= Beginning of Section =
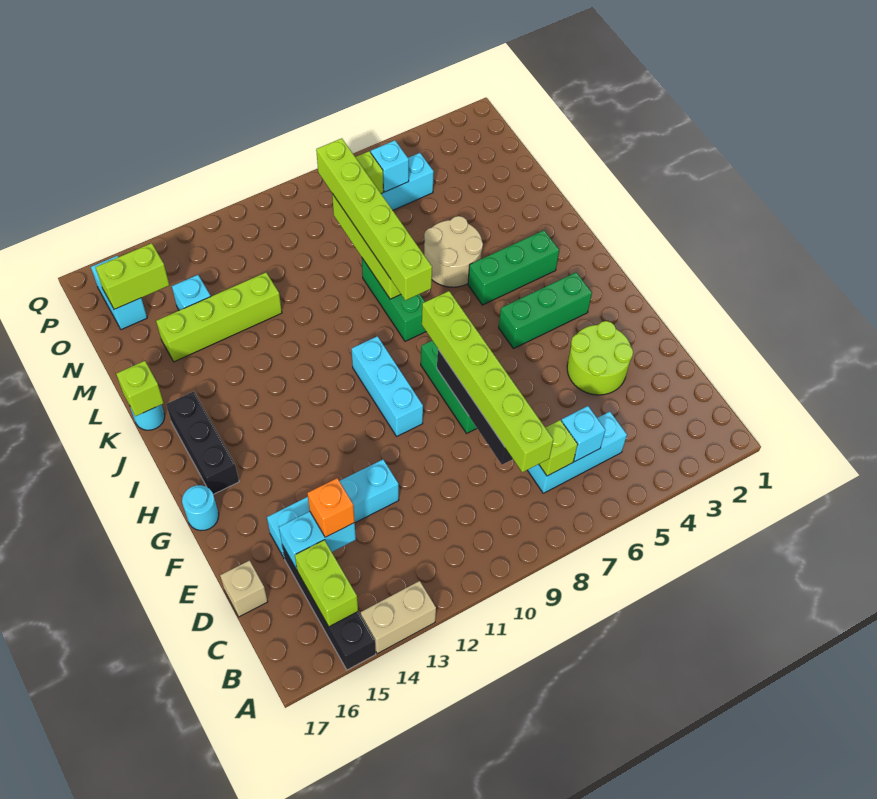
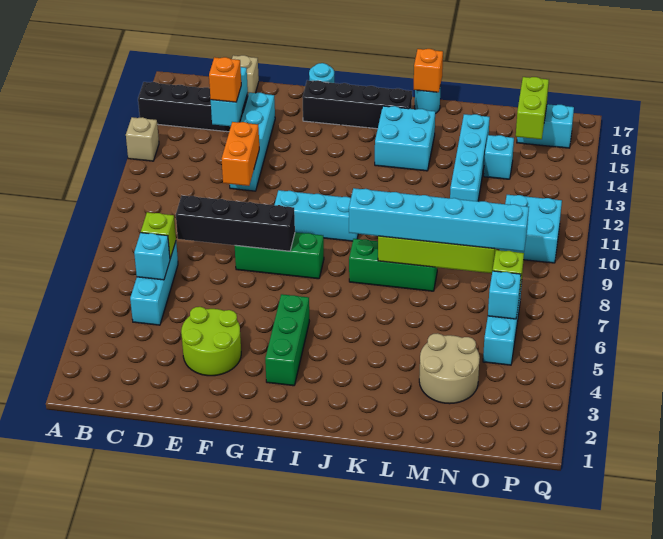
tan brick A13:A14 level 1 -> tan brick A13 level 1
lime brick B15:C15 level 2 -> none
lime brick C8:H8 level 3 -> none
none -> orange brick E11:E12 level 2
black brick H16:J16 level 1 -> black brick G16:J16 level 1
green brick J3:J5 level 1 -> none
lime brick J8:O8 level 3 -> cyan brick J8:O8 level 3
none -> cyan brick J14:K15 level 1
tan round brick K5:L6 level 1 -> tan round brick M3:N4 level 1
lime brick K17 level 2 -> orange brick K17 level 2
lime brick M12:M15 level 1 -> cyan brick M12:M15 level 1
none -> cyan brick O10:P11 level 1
= End of Section =
**Work task**
Nothing but the lines from the one containing "lime brick C8:H8 level 3 -> none" to the end of the entries belongs in the answer, and each must match exactly.

**Solution for this exercise**
lime brick C8:H8 level 3 -> none
none -> orange brick E11:E12 level 2
black brick H16:J16 level 1 -> black brick G16:J16 level 1
green brick J3:J5 level 1 -> none
lime brick J8:O8 level 3 -> cyan brick J8:O8 level 3
none -> cyan brick J14:K15 level 1
tan round brick K5:L6 level 1 -> tan round brick M3:N4 level 1
lime brick K17 level 2 -> orange brick K17 level 2
lime brick M12:M15 level 1 -> cyan brick M12:M15 level 1
none -> cyan brick O10:P11 level 1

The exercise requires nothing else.